# TASK INSTRUCTIONS
How many lines of the data contain the string "RESET"? Write the number and nothing more.

Start of SOURCE INFORMATION

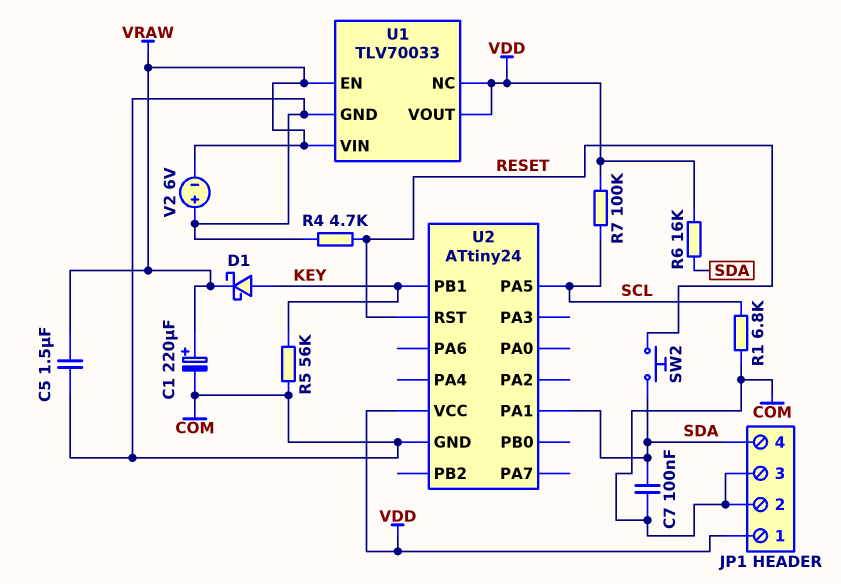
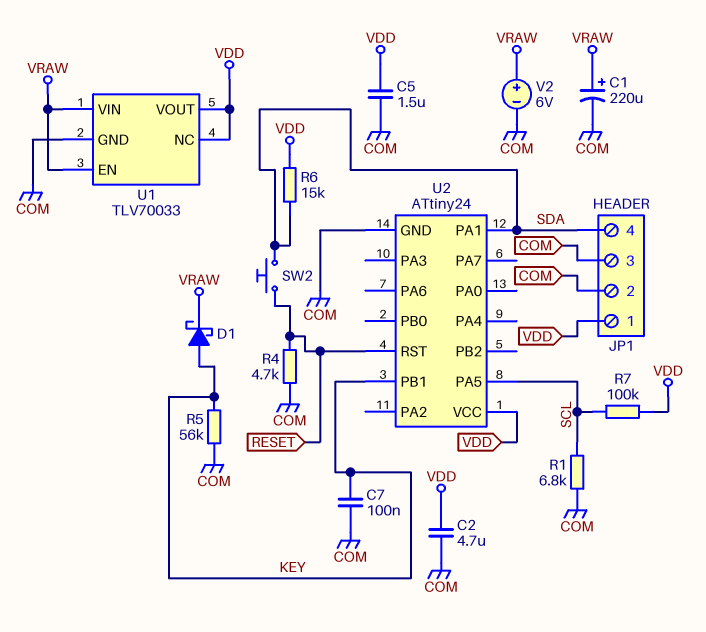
C2: none -> 4.7uF (COM, VDD)
C5: 1.5uF (COM, VRAW) -> 1.5uF (COM, VDD)
C7: 100nF (COM, SDA) -> 100nF (COM, KEY)
R6: 16k (SDA, VDD) -> 15k (SDA, VDD)
V2: 6V (plus COM, minus VRAW) -> 6V (plus VRAW, minus COM)

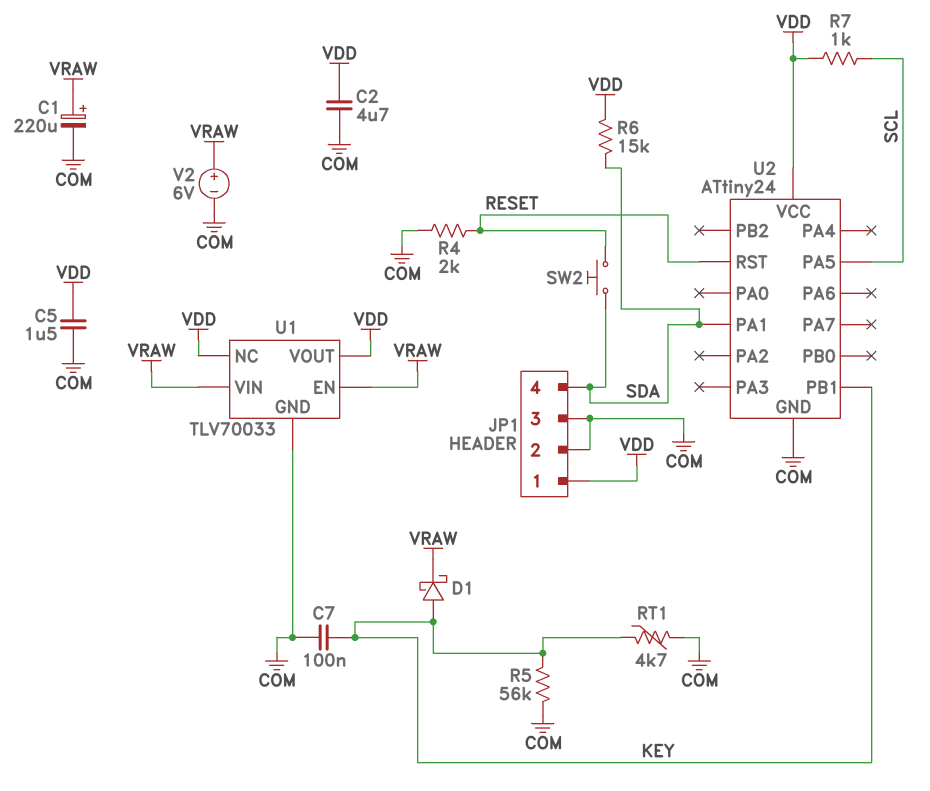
R1: 6.8k (COM, SCL) -> none
R4: 4.7k (COM, RESET) -> 2k (COM, RESET)
R7: 100k (SCL, VDD) -> 1k (SCL, VDD)
RT1: none -> 4.7k (COM, KEY)

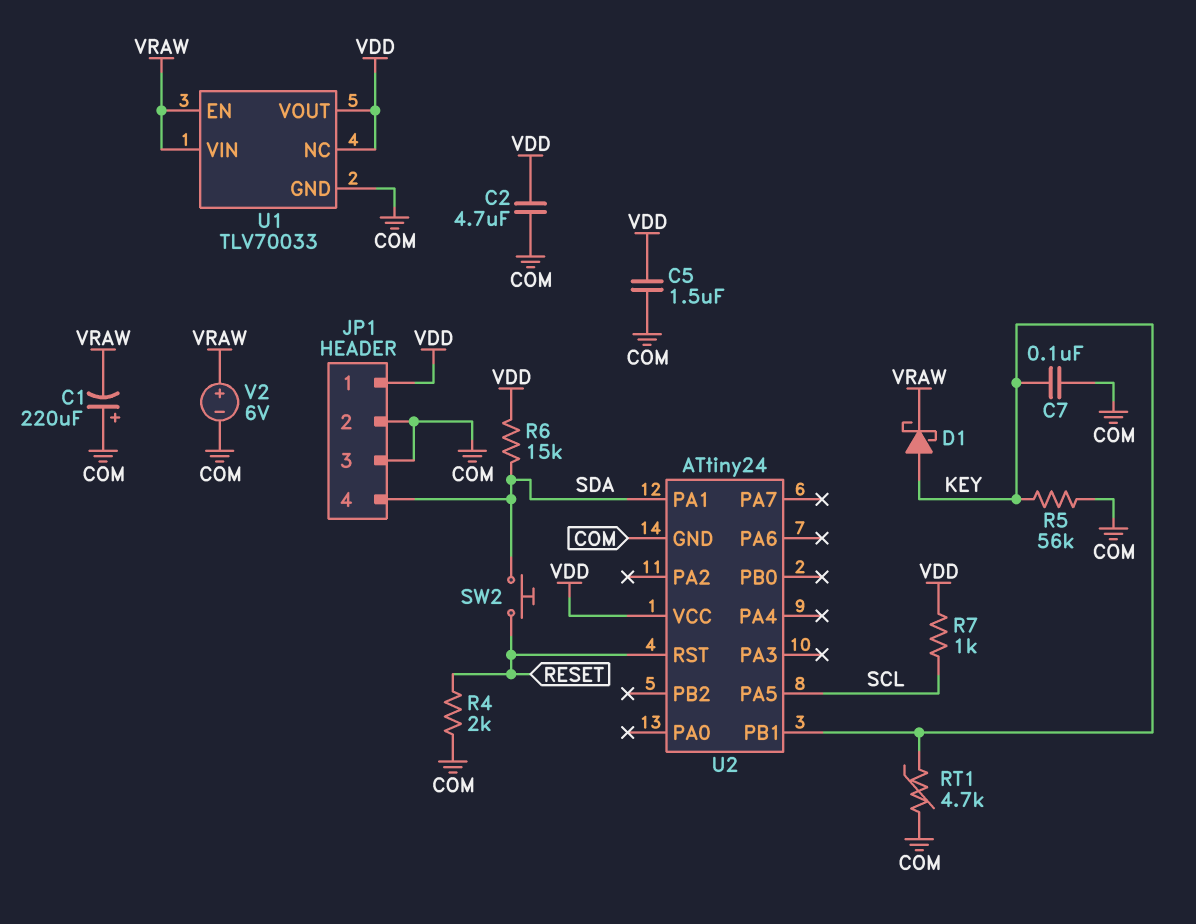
C1: 220uF (plus VRAW, minus COM) -> 220uF (plus COM, minus VRAW)

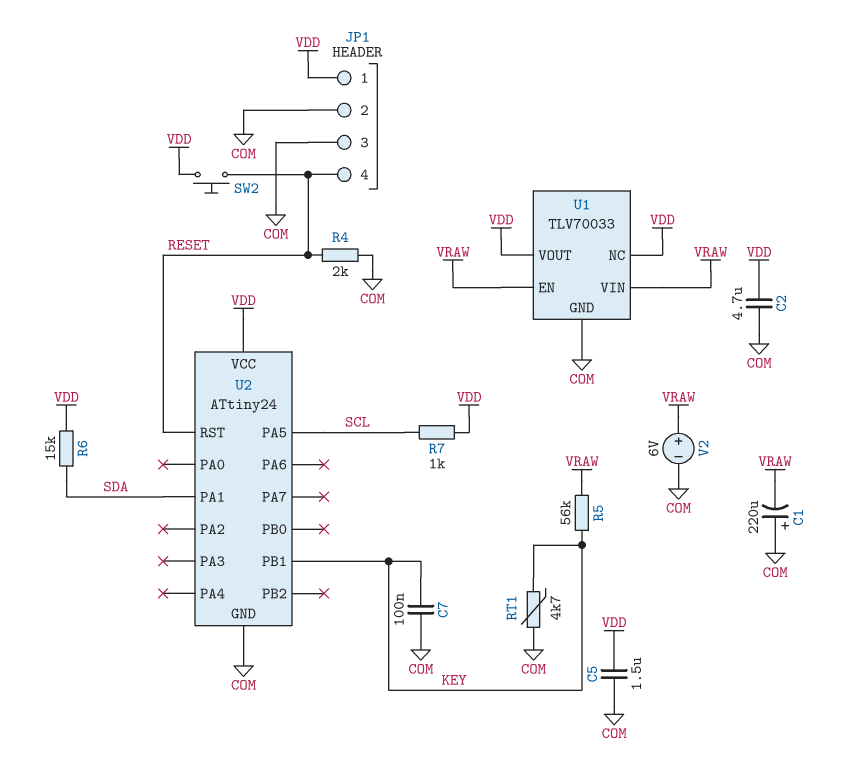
D1: schottky (A KEY, K VRAW) -> none
JP1 pin 4: SDA -> RESET
R5: 56k (COM, KEY) -> 56k (KEY, VRAW)
SW2: button (RESET, SDA) -> button (RESET, VDD)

End of SOURCE INFORMATION

# WORKED SOLUTION
3